Exercise objective:
Once the line containing "BAT1: 3V (plus" is found in the entries below, reproduce it and every line after it, stopping at and including the line containing "R6: 3.3k (EXT, MODE) -> 4.7k (EXT, MODE)"; reproduce nothing else, and keep each line exact.

★ ★ ★

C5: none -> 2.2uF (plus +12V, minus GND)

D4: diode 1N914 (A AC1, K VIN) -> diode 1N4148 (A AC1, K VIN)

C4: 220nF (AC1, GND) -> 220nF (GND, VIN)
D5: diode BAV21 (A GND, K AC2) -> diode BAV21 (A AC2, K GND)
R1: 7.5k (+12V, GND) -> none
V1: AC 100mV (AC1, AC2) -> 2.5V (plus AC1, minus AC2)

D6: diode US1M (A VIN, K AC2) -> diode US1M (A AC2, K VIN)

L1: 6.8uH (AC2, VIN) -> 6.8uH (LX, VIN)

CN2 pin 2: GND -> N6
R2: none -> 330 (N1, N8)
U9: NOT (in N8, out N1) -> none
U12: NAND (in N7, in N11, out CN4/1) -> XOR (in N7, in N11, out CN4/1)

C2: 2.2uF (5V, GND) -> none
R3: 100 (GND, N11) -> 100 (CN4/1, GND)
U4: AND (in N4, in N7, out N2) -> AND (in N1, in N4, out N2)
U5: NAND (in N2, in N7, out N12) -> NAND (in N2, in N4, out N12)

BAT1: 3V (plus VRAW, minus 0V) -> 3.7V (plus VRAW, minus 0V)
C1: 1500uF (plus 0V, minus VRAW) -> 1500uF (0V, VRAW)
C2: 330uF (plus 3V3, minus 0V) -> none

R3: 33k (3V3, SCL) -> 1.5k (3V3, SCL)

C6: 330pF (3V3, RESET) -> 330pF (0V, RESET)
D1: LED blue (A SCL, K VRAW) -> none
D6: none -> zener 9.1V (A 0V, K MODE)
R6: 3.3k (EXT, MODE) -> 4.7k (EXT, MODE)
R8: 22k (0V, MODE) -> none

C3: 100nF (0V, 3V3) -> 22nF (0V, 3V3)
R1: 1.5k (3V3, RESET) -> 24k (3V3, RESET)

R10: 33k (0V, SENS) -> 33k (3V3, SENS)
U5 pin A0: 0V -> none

★ ★ ★

Solution:
BAT1: 3V (plus VRAW, minus 0V) -> 3.7V (plus VRAW, minus 0V)
C1: 1500uF (plus 0V, minus VRAW) -> 1500uF (0V, VRAW)
C2: 330uF (plus 3V3, minus 0V) -> none

R3: 33k (3V3, SCL) -> 1.5k (3V3, SCL)

C6: 330pF (3V3, RESET) -> 330pF (0V, RESET)
D1: LED blue (A SCL, K VRAW) -> none
D6: none -> zener 9.1V (A 0V, K MODE)
R6: 3.3k (EXT, MODE) -> 4.7k (EXT, MODE)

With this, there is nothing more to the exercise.